## Task to carry out:
Skipping any pictures, give all of the records below again exactly.

## Records shown:

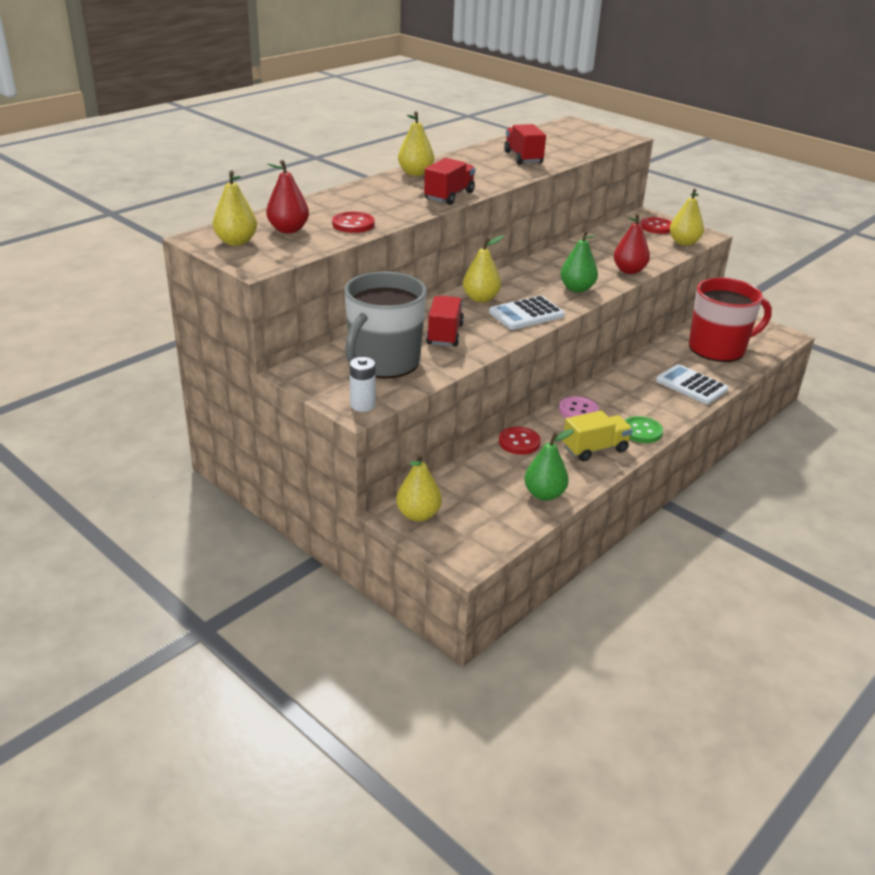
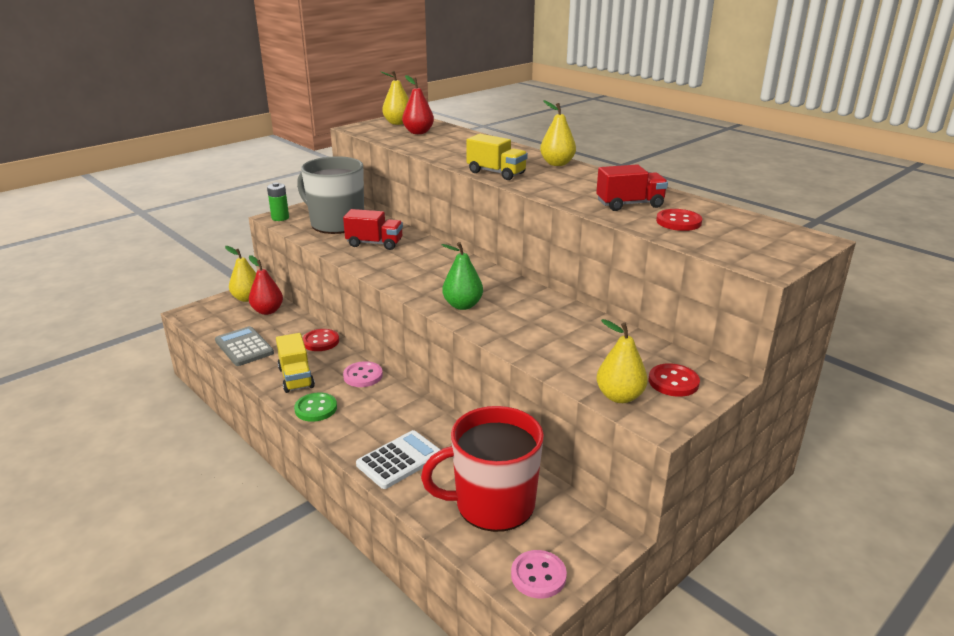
camera: 95 degrees right, 5 degrees down
red button [332,212,375,233] -> red button moved to [656,209,702,231]
white battery [350,357,376,412] -> green battery [267,182,289,221]
red truck [424,158,475,205] -> yellow truck [466,134,528,180]
yellow pear [463,235,504,303] -> none
white calculator [489,296,565,330] -> none
green pear [524,429,574,501] -> grey calculator [215,326,274,366]
red pear [613,214,650,274] -> red pear moved to [249,255,283,315]
red mug [689,278,772,362] -> red mug turned 90 degrees clockwise [421,406,544,532]
none -> pink button [511,550,567,598]

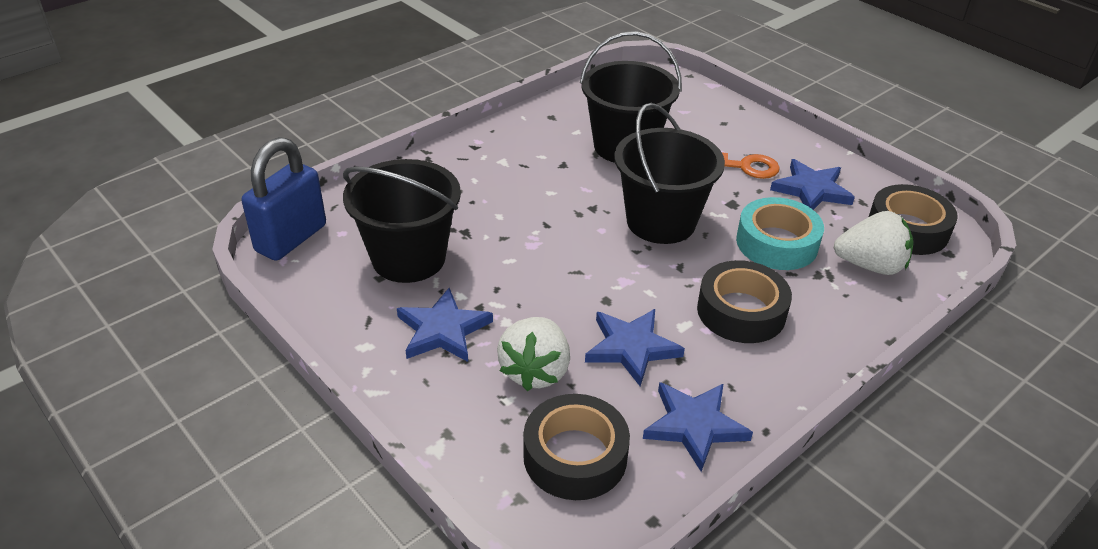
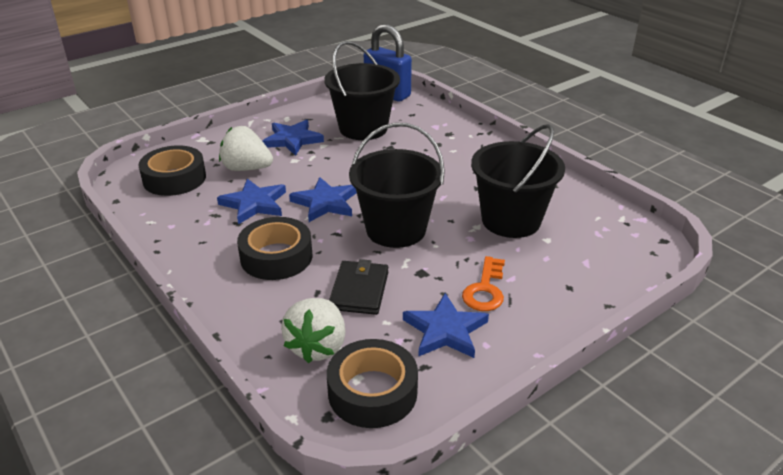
camera: 95 degrees right, 5 degrees down
blue star [643,382,753,472] -> blue star moved to [289,177,357,222]
turquoise tape [736,197,824,270] -> black wallet [329,259,388,315]

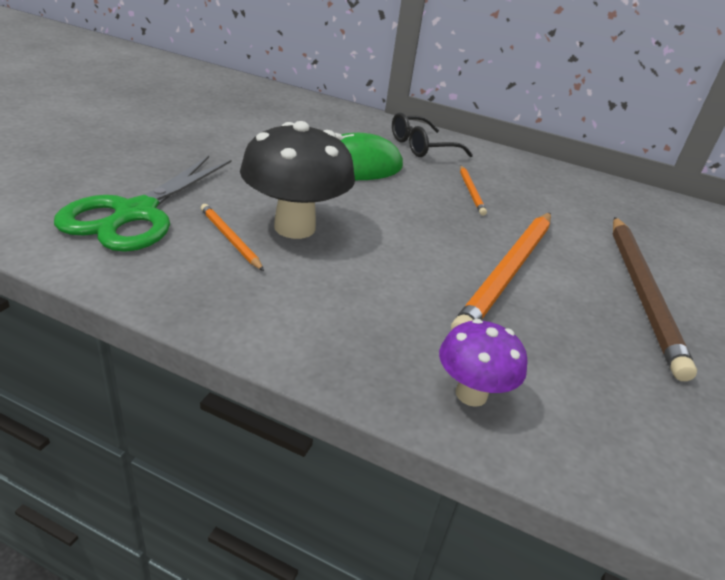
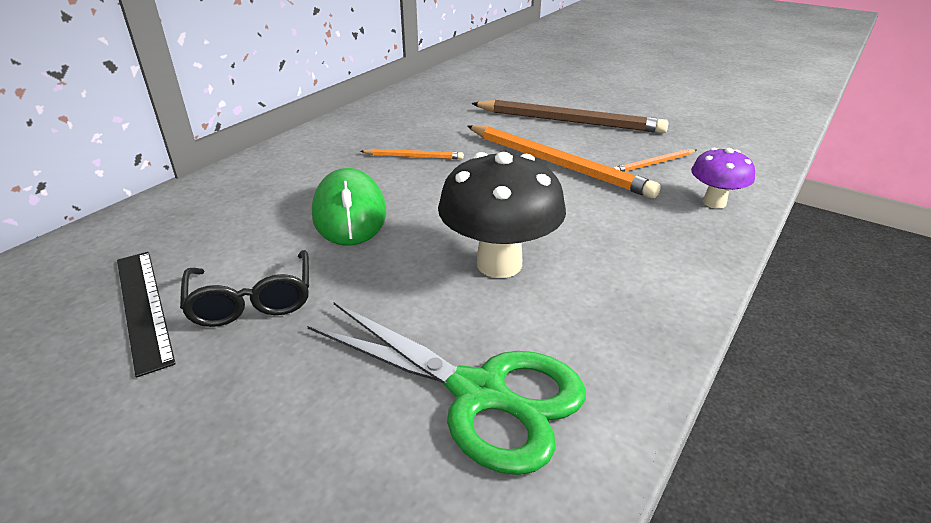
camera: 75 degrees left, 0 degrees up
orange pencil [201,204,264,271] -> orange pencil moved to [613,149,696,172]
black glasses [392,112,473,157] -> black glasses moved to [180,250,309,327]
none -> black ruler [117,252,176,378]

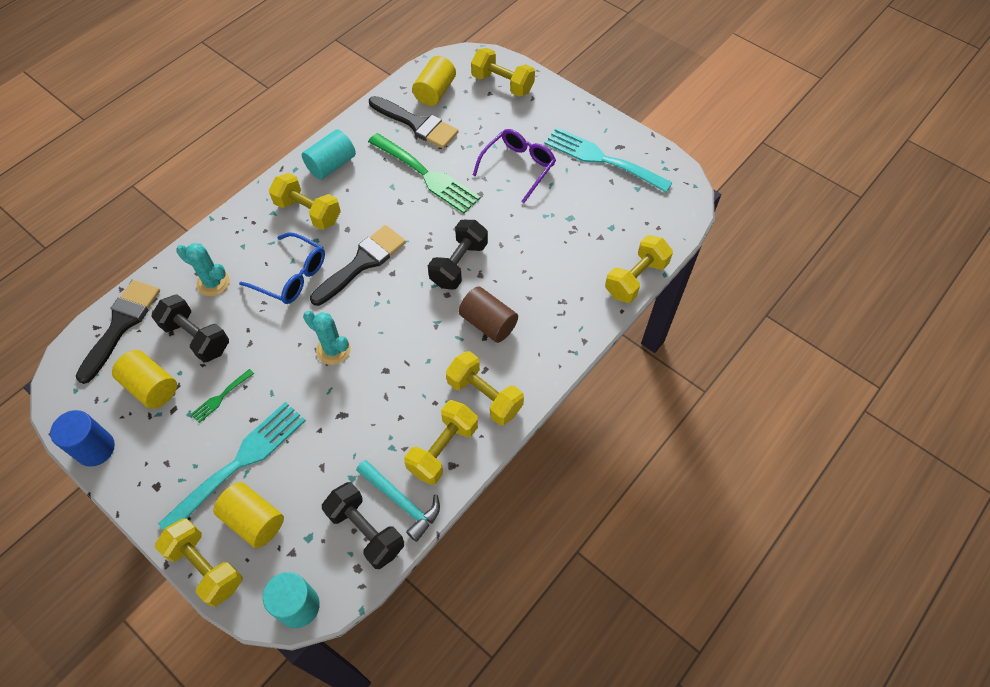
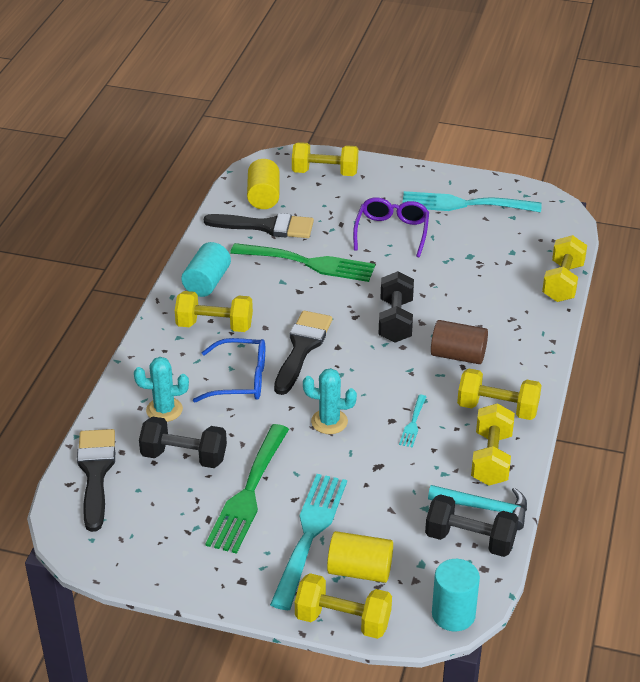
camera: 25 degrees left, 20 degrees down
blue cylinder [50,410,115,467] -> none
yellow cylinder [112,350,177,409] -> none
green fork [191,369,254,423] -> green fork [205,424,289,554], size x2.23
none -> turquoise fork [399,395,426,448]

## Exercise response:
camera: 95 degrees right, 5 degrees down
red button [332,212,375,233] -> red button moved to [656,209,702,231]
white battery [350,357,376,412] -> green battery [267,182,289,221]
red truck [424,158,475,205] -> yellow truck [466,134,528,180]
yellow pear [463,235,504,303] -> none
white calculator [489,296,565,330] -> none
green pear [524,429,574,501] -> grey calculator [215,326,274,366]
red pear [613,214,650,274] -> red pear moved to [249,255,283,315]
red mug [689,278,772,362] -> red mug turned 90 degrees clockwise [421,406,544,532]
none -> pink button [511,550,567,598]

camera: 95 degrees right, 5 degrees down
blue star [643,382,753,472] -> blue star moved to [289,177,357,222]
turquoise tape [736,197,824,270] -> black wallet [329,259,388,315]

camera: 75 degrees left, 0 degrees up
orange pencil [201,204,264,271] -> orange pencil moved to [613,149,696,172]
black glasses [392,112,473,157] -> black glasses moved to [180,250,309,327]
none -> black ruler [117,252,176,378]

camera: 25 degrees left, 20 degrees down
blue cylinder [50,410,115,467] -> none
yellow cylinder [112,350,177,409] -> none
green fork [191,369,254,423] -> green fork [205,424,289,554], size x2.23
none -> turquoise fork [399,395,426,448]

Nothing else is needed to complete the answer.